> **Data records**
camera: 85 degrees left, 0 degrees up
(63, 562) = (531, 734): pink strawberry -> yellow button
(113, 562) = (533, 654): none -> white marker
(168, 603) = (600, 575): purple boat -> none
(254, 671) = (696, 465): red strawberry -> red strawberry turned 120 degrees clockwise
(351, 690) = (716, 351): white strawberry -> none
* * *
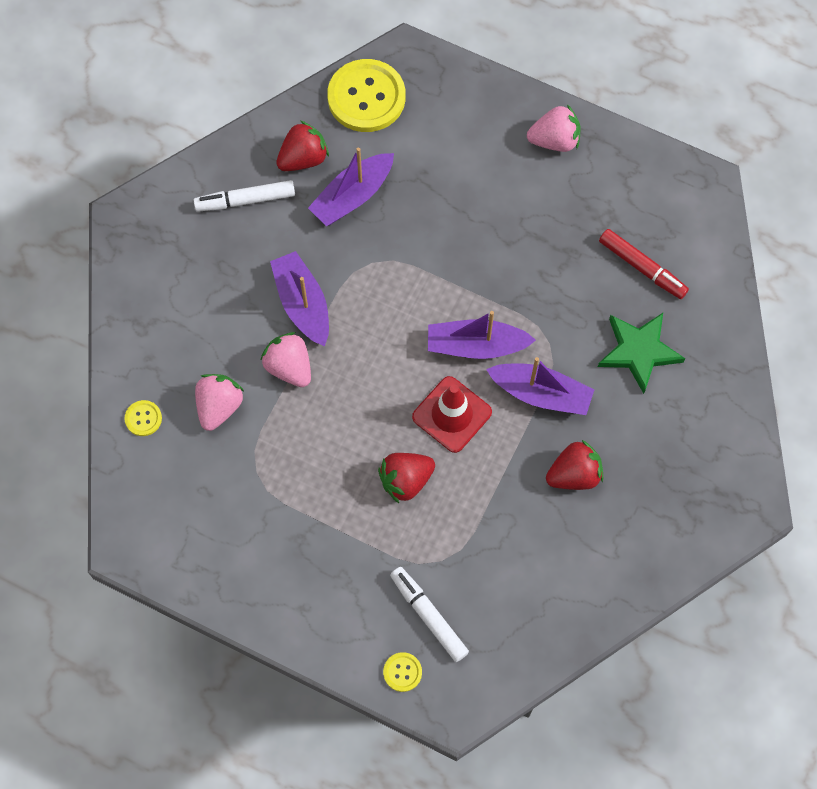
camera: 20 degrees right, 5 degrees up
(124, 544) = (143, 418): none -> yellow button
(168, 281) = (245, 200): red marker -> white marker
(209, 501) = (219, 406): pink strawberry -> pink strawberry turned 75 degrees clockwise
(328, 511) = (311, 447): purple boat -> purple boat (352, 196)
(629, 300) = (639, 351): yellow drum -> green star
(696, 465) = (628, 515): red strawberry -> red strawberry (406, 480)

> **Task prompt**
Count the lines of the data that contain the word "purple", and give only that number.

> **The answer**
2